#### WHAT IS REQUIRED
For the listing below, the answer is an exact retyping of the lines from the one with "pink circle: (71, 58) -> (64, 38), moved" through the one with "brown cross: (87, 311) -> (124, 302), moved", both included, without pictures.

#### RECORDS TO USE
# # # # # # #

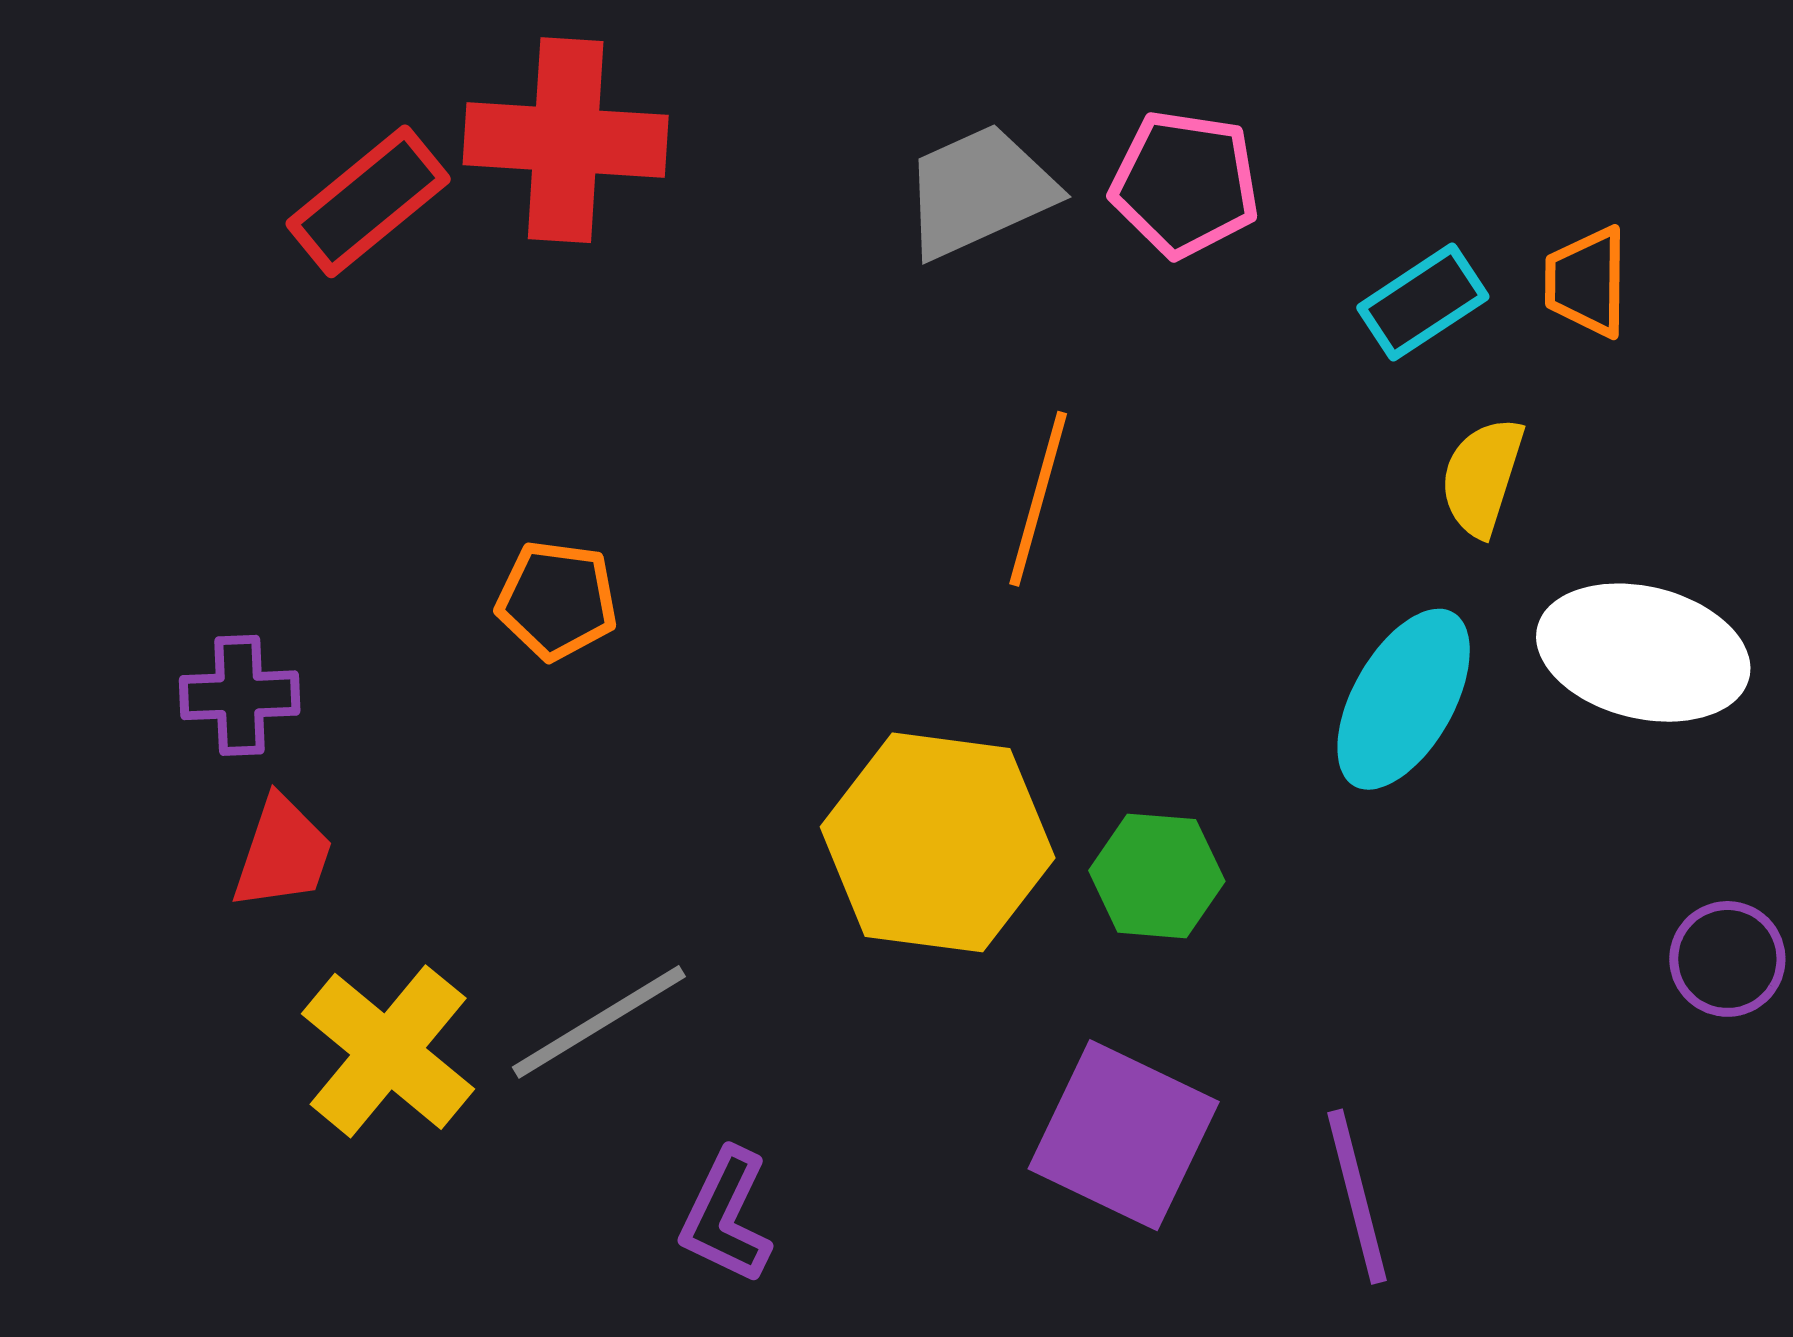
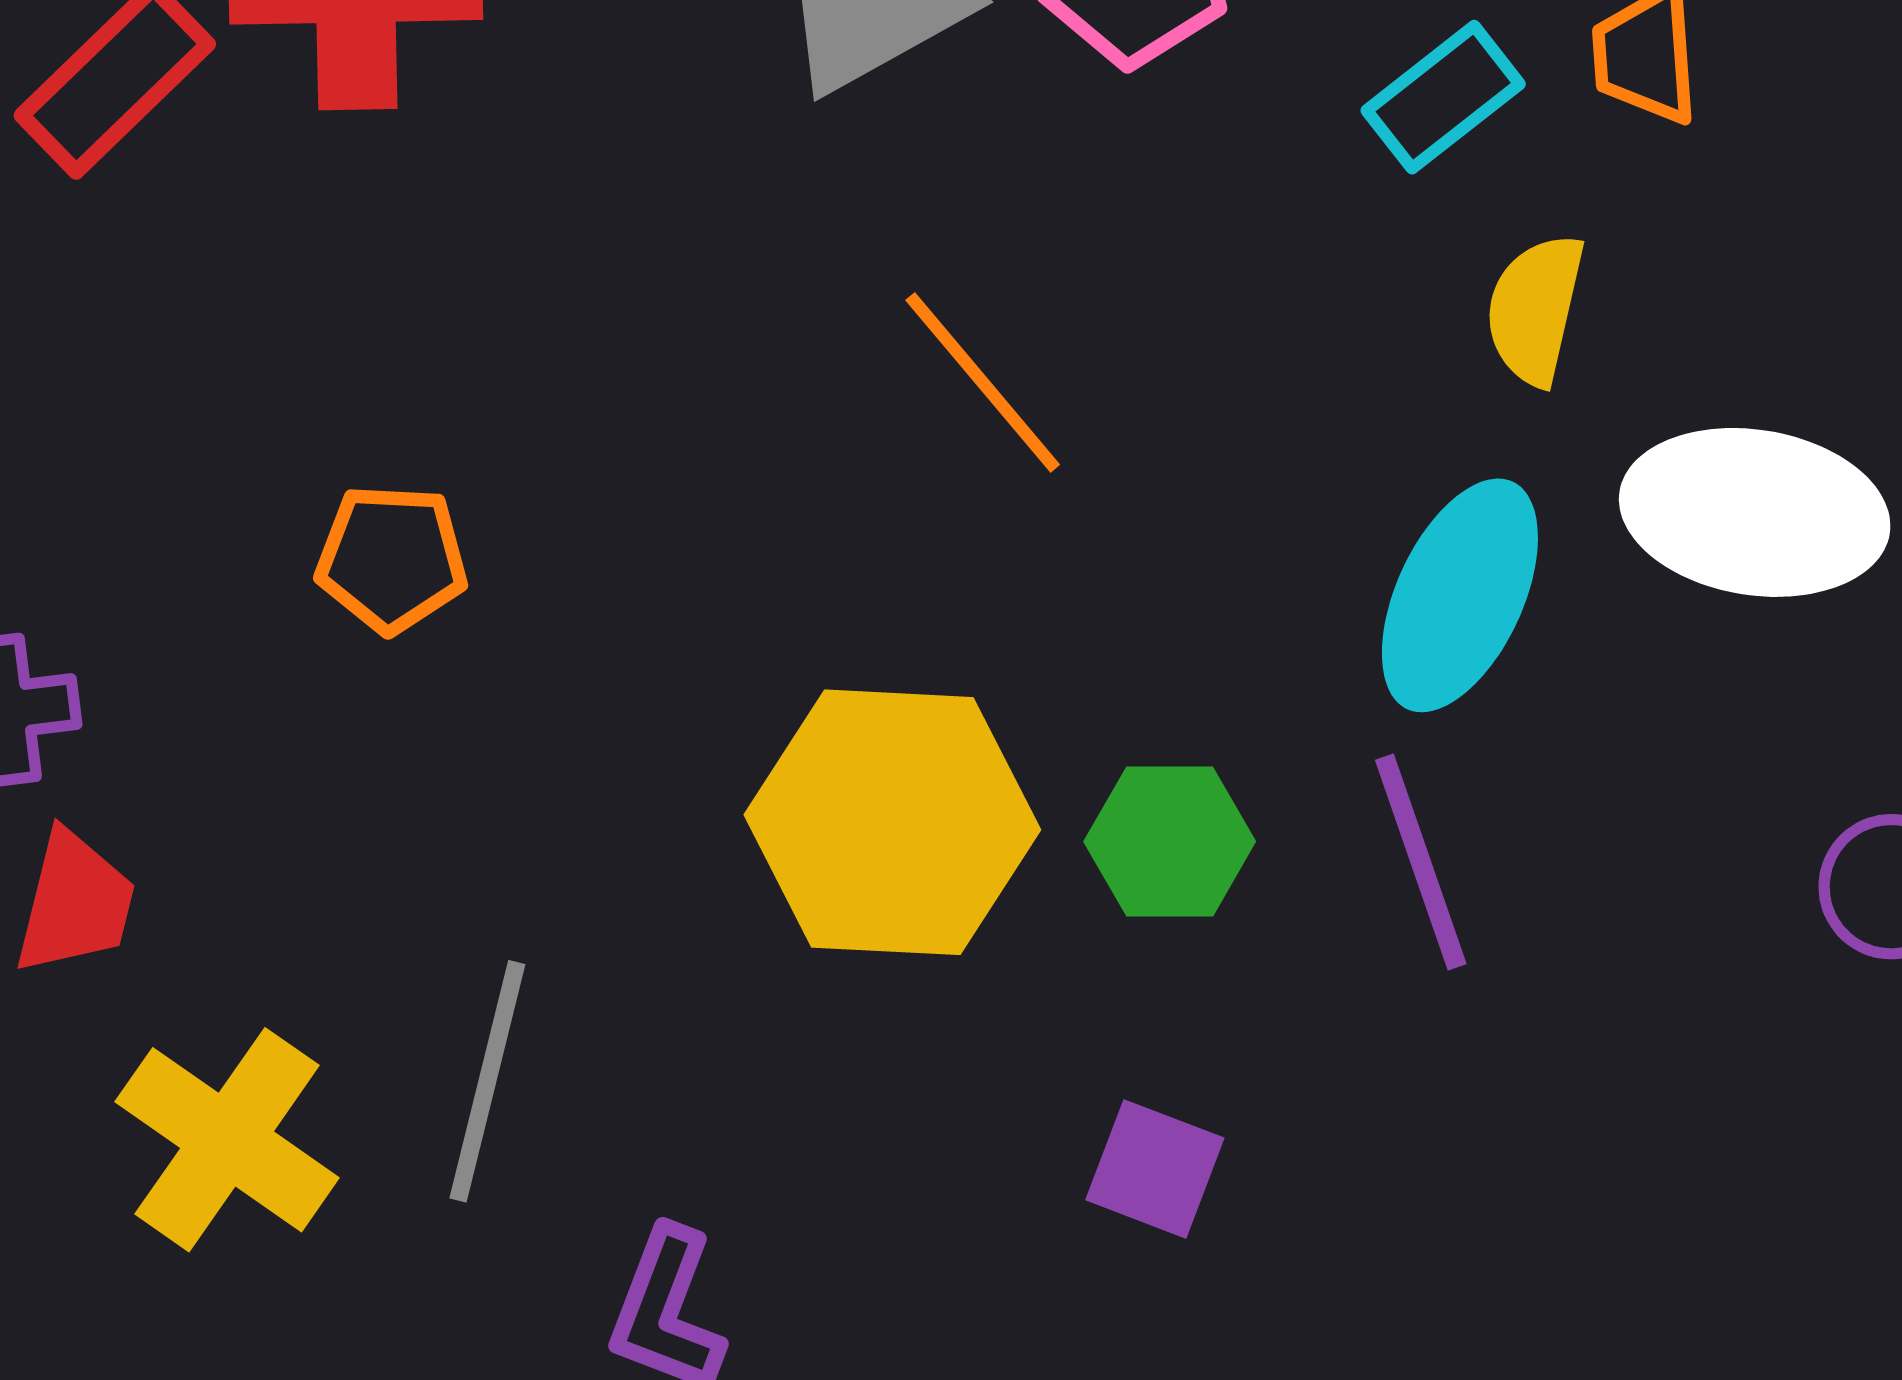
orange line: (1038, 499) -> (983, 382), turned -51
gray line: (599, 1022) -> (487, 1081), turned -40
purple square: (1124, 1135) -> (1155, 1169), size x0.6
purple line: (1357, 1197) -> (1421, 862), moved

# # # # # # #

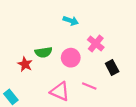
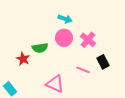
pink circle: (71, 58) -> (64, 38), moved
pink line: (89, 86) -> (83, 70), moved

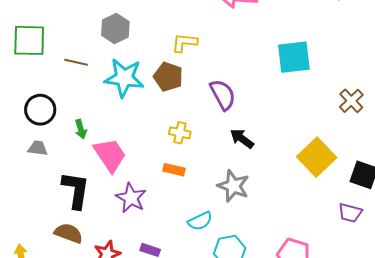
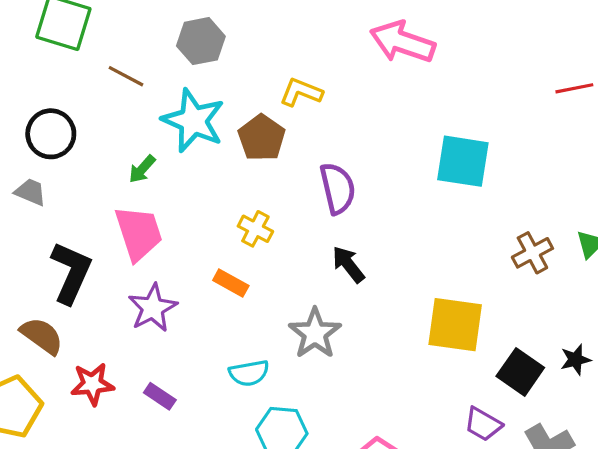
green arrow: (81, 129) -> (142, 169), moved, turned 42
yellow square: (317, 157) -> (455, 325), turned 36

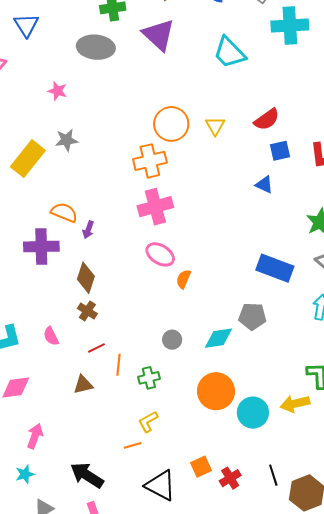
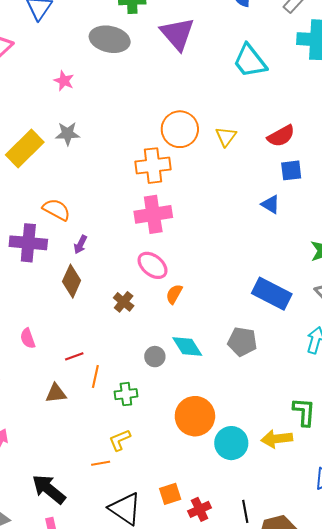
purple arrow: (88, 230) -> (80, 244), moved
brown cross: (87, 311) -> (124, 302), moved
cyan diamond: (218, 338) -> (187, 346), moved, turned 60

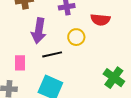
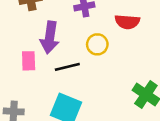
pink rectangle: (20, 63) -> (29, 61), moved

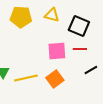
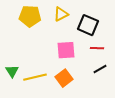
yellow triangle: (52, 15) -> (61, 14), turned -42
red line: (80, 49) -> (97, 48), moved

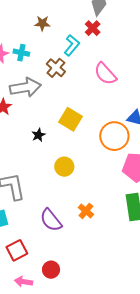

# # # # # # #

#### ANSWER AREA
pink circle: (71, 58) -> (64, 38), moved
pink line: (89, 86) -> (83, 70), moved

green arrow: (81, 129) -> (142, 169), moved, turned 42
yellow square: (317, 157) -> (455, 325), turned 36

purple arrow: (88, 230) -> (80, 244), moved
brown cross: (87, 311) -> (124, 302), moved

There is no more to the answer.